**Work task:** Search the data for "DGND" and copy every matching line.

**Record excerpts:**
**********

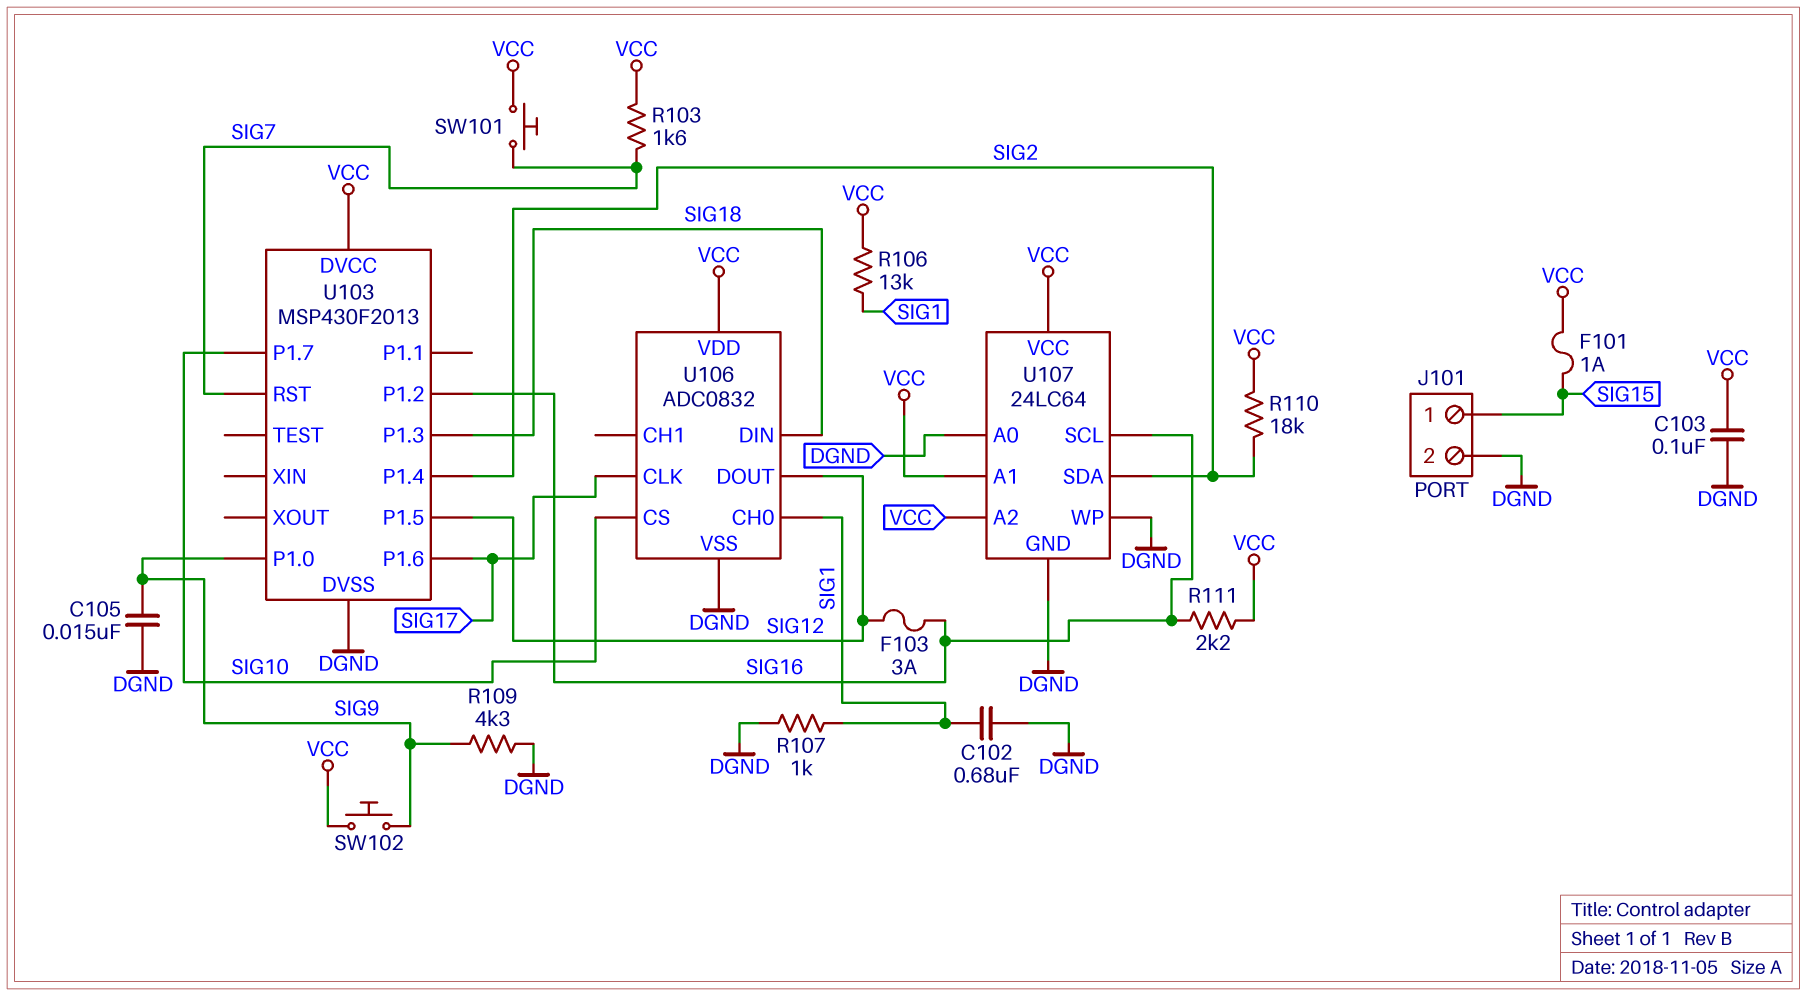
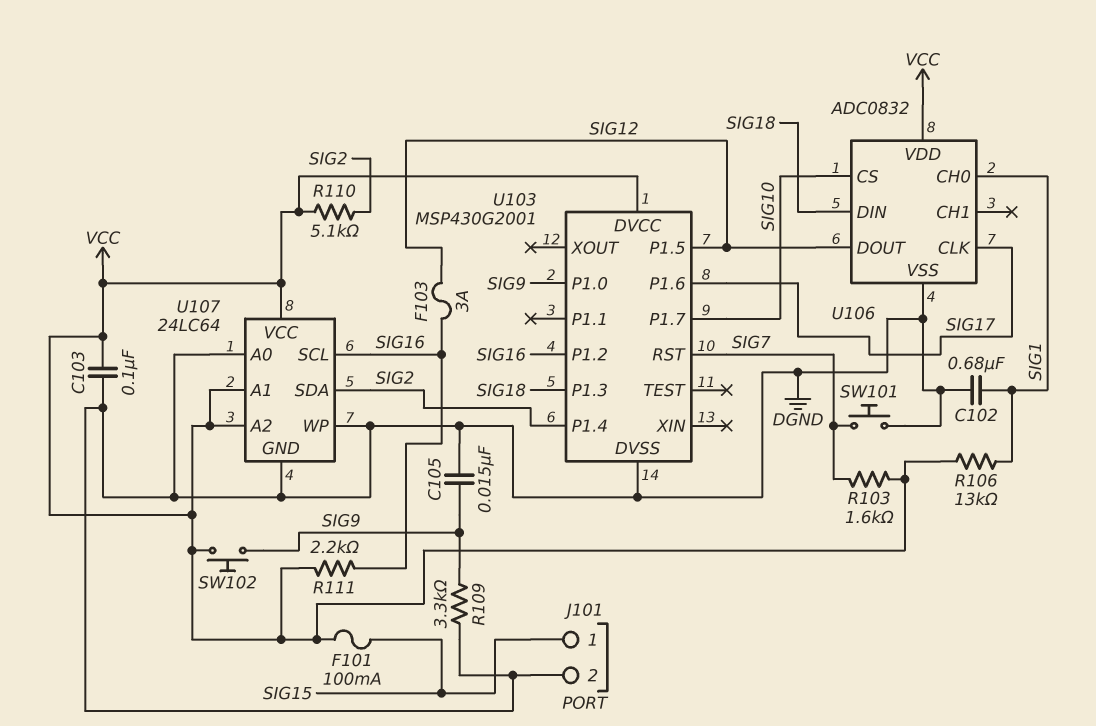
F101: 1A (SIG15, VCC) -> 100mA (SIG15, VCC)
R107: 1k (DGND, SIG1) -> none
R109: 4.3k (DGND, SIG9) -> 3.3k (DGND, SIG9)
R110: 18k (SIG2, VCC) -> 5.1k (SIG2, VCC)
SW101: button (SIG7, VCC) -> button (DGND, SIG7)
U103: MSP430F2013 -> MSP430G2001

**********

**Response area:**
R107: 1k (DGND, SIG1) -> none
R109: 4.3k (DGND, SIG9) -> 3.3k (DGND, SIG9)
SW101: button (SIG7, VCC) -> button (DGND, SIG7)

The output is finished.